What the task asks = Each line of the data below between the one containing "heart (green) (380, 563)" and the one containing "trophy (golden) (472, 302)", both included, is to be repeated exactly. Please omit pictures.

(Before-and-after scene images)
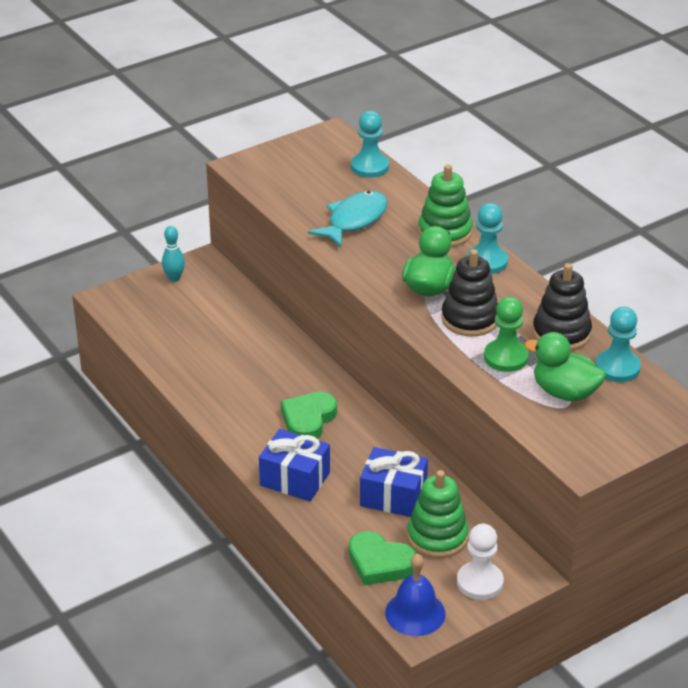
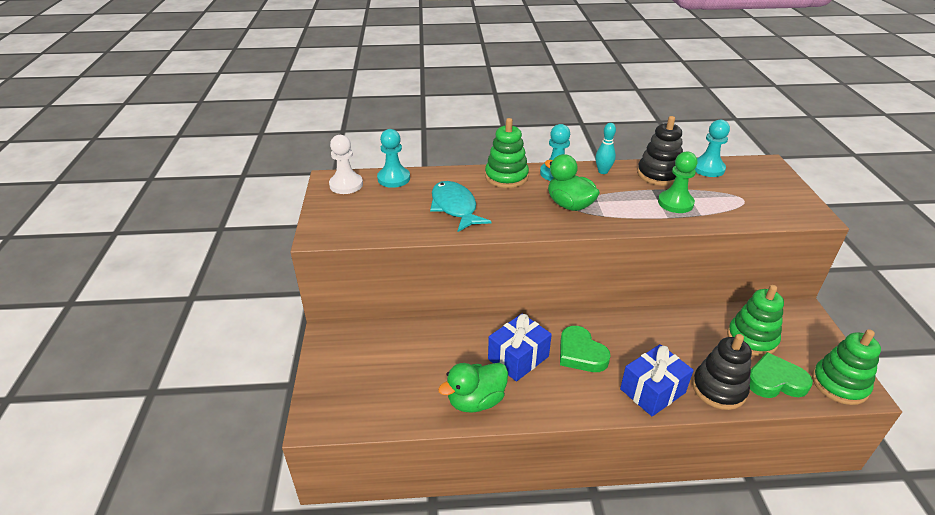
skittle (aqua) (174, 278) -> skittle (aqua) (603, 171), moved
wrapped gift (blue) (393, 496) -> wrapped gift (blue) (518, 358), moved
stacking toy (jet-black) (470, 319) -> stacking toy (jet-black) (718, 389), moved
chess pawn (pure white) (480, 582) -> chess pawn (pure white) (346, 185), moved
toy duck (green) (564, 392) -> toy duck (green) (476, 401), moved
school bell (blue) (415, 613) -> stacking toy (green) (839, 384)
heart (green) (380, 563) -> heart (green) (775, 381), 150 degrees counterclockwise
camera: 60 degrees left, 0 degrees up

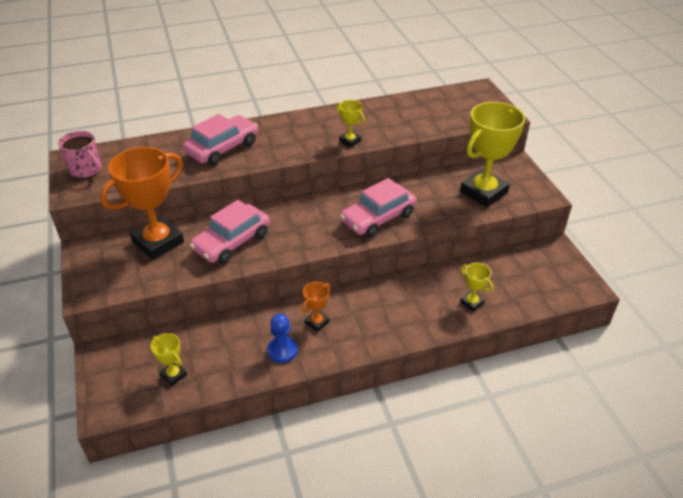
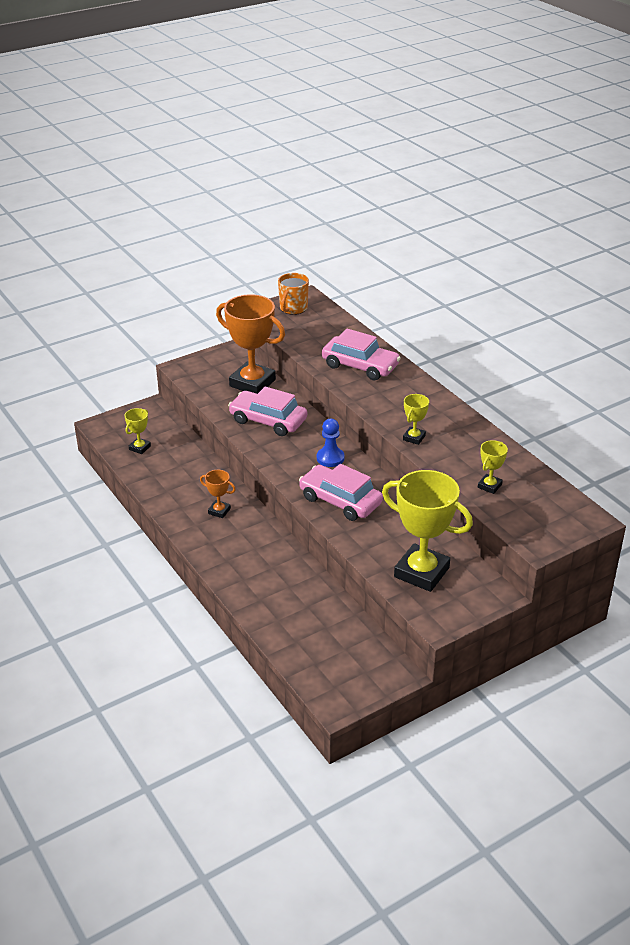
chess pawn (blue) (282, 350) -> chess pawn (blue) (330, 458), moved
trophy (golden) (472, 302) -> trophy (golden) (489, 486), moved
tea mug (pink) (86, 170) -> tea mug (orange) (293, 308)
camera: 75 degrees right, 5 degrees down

Result below =
heart (green) (380, 563) -> heart (green) (775, 381), 150 degrees counterclockwise
camera: 60 degrees left, 0 degrees up

chess pawn (blue) (282, 350) -> chess pawn (blue) (330, 458), moved
trophy (golden) (472, 302) -> trophy (golden) (489, 486), moved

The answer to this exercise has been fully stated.